== What is expected ==
Using the records below, filter out every line that lacks "fish" and copy the rest.

--- START ---

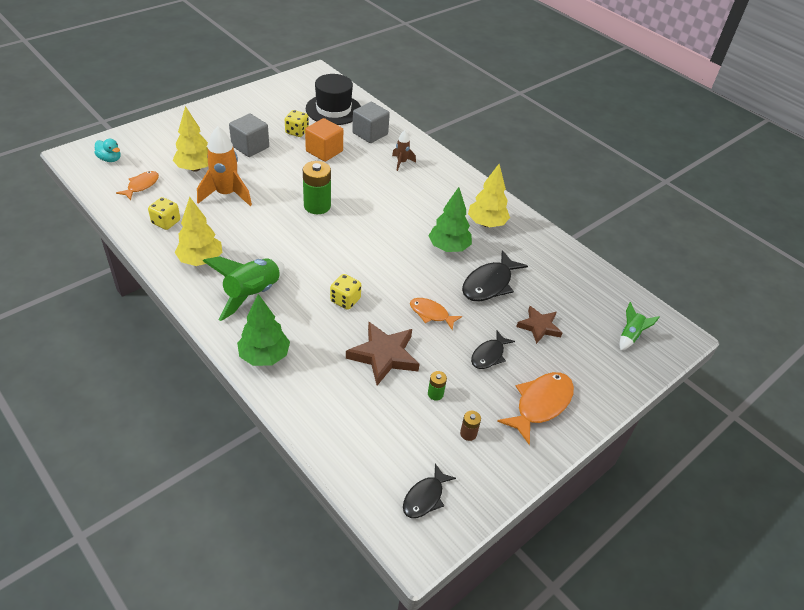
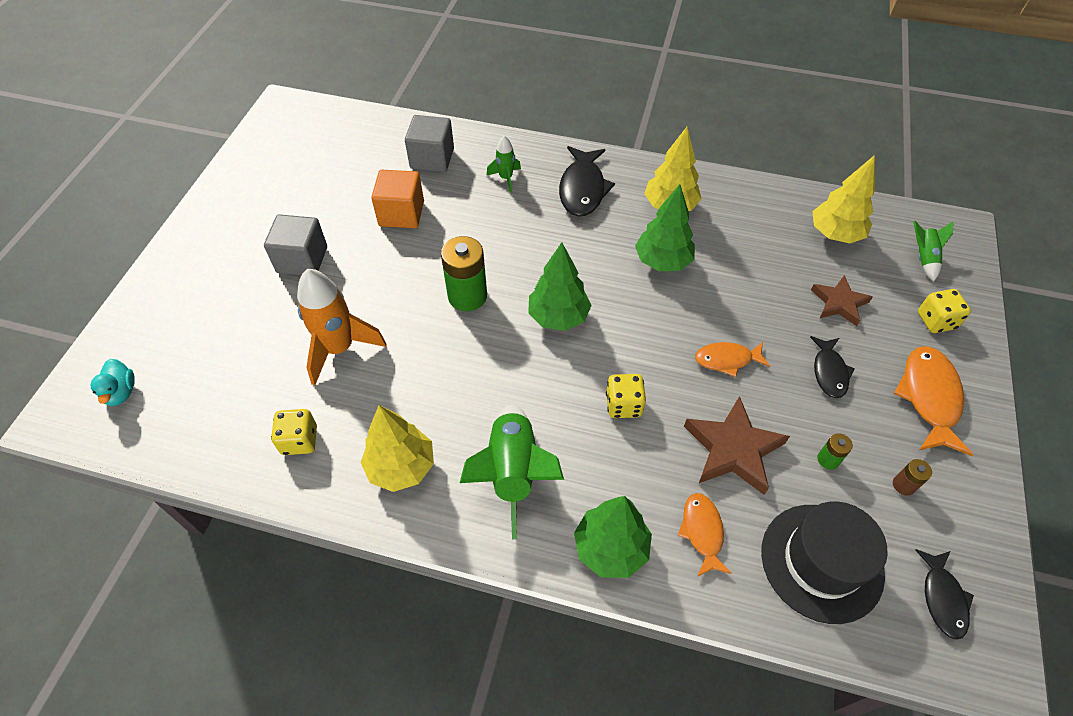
camera: 30 degrees left, 10 degrees up
(110, 159) = (121, 392): turquoise duck -> turquoise duck turned 75 degrees clockwise
(141, 186) = (209, 406): orange fish -> orange fish (702, 532)
(195, 168) = (259, 334): yellow tree -> yellow tree (835, 234)
(297, 132) = (341, 205): yellow dice -> yellow dice (936, 321)
(333, 109) = (356, 148): black hat -> black hat (821, 562)
(356, 241) = (558, 317): none -> green tree
(401, 162) = (506, 178): brown rocket -> green rocket
(489, 284) = (745, 281): black fish -> black fish (583, 189)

--- END ---

== Your solution ==
(141, 186) = (209, 406): orange fish -> orange fish (702, 532)
(489, 284) = (745, 281): black fish -> black fish (583, 189)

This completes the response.